**Do this:** Which lines of the listing below contain the string "bass"? Extract every one of them, and treat uppercase and lowercase as different.

============

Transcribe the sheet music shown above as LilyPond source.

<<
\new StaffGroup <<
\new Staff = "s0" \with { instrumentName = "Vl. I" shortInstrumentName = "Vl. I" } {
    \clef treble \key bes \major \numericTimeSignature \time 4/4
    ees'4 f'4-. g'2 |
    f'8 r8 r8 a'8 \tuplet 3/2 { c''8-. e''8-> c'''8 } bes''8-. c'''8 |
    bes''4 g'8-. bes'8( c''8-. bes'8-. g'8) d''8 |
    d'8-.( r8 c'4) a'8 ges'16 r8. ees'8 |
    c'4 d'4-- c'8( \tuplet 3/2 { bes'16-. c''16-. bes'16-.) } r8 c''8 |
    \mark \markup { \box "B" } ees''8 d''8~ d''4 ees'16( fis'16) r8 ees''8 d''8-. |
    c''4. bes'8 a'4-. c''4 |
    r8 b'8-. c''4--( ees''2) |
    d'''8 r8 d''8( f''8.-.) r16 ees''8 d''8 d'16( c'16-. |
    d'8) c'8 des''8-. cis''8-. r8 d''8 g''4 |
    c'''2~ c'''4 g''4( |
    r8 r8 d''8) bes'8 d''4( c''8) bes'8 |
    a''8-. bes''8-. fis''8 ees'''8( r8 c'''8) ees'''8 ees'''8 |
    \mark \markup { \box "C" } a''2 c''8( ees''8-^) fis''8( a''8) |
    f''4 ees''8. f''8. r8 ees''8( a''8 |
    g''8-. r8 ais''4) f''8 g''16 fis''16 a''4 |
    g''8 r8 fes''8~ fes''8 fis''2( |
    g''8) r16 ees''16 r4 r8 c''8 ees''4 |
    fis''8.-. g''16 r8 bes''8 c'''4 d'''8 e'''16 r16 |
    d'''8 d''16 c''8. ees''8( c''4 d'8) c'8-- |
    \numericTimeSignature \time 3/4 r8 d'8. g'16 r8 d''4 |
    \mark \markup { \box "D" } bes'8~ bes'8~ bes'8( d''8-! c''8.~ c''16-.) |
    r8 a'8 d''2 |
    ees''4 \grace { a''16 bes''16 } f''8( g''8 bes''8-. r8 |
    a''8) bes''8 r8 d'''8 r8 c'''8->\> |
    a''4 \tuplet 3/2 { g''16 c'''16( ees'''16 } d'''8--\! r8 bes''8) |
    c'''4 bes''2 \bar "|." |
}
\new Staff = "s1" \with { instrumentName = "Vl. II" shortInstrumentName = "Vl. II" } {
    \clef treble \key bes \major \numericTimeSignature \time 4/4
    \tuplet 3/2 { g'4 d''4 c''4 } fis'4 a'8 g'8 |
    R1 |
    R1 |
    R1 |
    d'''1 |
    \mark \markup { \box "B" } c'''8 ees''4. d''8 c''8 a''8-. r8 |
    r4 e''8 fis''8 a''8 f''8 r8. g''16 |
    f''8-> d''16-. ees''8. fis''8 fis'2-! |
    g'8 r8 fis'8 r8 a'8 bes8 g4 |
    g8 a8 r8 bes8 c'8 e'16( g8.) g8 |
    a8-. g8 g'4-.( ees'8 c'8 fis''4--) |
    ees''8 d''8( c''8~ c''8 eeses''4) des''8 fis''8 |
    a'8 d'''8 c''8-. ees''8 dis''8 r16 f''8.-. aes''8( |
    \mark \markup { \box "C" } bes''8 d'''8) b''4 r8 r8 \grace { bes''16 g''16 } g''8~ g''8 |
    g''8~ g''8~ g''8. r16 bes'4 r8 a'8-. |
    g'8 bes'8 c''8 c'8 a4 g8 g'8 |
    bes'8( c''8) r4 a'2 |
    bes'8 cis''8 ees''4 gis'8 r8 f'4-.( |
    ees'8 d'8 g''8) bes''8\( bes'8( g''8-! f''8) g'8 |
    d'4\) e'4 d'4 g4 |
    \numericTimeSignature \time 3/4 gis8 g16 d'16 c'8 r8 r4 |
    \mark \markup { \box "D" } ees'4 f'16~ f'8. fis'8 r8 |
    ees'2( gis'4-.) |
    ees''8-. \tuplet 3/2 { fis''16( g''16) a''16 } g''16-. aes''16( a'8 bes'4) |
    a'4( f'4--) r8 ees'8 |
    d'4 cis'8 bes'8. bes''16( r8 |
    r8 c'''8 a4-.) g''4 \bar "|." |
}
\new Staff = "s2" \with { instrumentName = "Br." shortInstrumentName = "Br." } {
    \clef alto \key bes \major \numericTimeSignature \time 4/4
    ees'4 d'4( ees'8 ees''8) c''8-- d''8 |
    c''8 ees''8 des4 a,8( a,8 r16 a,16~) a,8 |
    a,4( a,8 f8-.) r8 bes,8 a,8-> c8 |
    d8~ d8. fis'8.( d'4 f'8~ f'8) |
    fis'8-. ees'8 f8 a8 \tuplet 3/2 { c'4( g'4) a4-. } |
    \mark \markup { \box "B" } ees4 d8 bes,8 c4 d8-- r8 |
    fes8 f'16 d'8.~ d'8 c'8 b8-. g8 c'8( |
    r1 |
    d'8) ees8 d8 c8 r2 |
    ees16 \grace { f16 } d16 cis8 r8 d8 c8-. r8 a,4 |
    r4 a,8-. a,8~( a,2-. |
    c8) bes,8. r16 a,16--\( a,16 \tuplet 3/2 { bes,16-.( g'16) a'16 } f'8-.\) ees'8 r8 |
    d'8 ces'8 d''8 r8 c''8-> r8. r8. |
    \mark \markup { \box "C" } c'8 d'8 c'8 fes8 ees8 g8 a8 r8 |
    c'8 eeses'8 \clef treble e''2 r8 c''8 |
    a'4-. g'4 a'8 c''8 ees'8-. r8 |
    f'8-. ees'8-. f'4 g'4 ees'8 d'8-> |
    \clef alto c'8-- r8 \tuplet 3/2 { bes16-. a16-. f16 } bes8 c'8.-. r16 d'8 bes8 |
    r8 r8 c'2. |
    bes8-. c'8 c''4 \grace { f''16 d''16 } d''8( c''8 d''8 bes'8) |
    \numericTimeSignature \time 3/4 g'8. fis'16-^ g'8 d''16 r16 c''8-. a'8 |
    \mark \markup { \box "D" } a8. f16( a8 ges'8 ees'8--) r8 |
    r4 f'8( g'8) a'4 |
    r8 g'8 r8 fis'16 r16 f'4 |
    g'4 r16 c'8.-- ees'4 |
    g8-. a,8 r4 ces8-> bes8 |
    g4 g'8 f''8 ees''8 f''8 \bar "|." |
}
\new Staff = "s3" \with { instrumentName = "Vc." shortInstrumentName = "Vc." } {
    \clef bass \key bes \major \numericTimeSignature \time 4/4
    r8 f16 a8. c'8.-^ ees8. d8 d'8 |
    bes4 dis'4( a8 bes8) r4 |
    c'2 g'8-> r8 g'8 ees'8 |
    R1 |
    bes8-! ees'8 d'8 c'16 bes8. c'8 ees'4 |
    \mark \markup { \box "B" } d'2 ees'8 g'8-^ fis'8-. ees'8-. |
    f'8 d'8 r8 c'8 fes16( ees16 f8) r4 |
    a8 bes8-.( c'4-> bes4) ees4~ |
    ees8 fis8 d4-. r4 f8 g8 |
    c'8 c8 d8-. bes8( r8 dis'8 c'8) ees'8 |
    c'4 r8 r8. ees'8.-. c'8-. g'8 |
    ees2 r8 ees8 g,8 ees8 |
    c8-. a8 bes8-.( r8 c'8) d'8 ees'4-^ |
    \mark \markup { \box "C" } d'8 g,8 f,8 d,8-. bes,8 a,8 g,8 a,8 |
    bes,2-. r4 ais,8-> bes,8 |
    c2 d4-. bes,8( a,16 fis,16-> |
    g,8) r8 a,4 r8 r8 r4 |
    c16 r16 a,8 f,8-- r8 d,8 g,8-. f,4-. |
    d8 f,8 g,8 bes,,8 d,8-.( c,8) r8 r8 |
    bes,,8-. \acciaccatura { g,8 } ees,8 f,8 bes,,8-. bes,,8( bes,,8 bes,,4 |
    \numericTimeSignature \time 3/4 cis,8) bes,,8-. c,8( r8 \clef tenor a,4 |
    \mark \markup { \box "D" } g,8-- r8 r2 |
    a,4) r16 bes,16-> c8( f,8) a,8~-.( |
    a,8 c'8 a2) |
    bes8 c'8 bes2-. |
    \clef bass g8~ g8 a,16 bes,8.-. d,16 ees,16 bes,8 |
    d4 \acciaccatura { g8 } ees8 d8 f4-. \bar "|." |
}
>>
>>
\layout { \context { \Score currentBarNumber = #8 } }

============

**Exercise response:**
    \clef bass \key bes \major \numericTimeSignature \time 4/4
    \clef bass g8~ g8 a,16 bes,8.-. d,16 ees,16 bes,8 |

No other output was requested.